» **DATASET EXCERPT**:
Segment Open
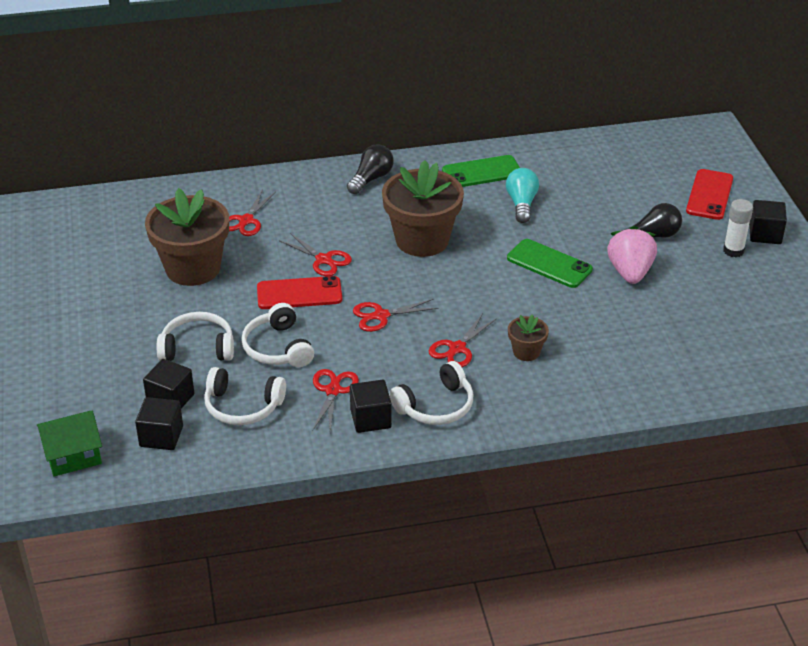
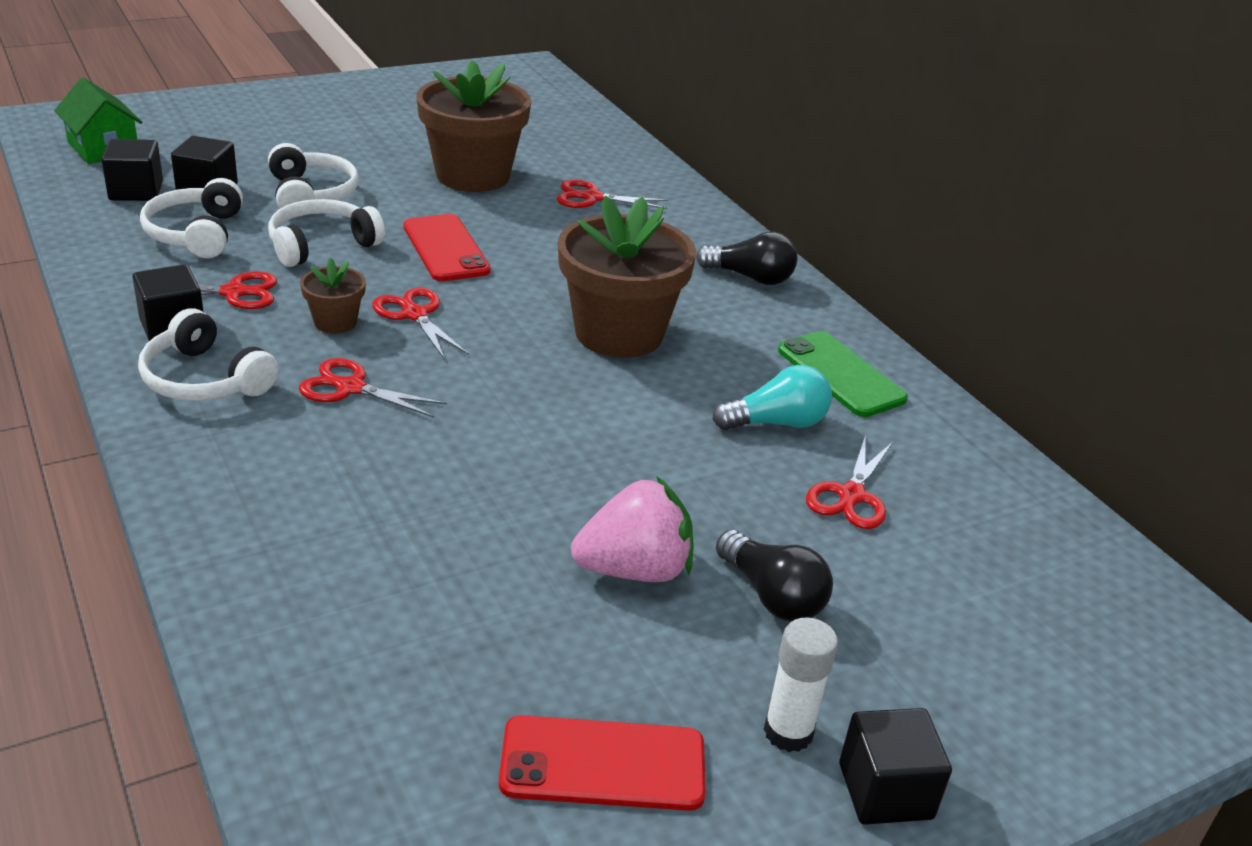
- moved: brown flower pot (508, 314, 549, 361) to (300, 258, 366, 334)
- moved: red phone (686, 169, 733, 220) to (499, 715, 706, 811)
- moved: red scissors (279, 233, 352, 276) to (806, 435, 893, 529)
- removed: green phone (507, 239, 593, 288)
Segment Closed
» **WHAT IS NEEDED**: Print every line above exactly. Leave the pictures out.

» **YOUR RESPONSE**:
- moved: brown flower pot (508, 314, 549, 361) to (300, 258, 366, 334)
- moved: red phone (686, 169, 733, 220) to (499, 715, 706, 811)
- moved: red scissors (279, 233, 352, 276) to (806, 435, 893, 529)
- removed: green phone (507, 239, 593, 288)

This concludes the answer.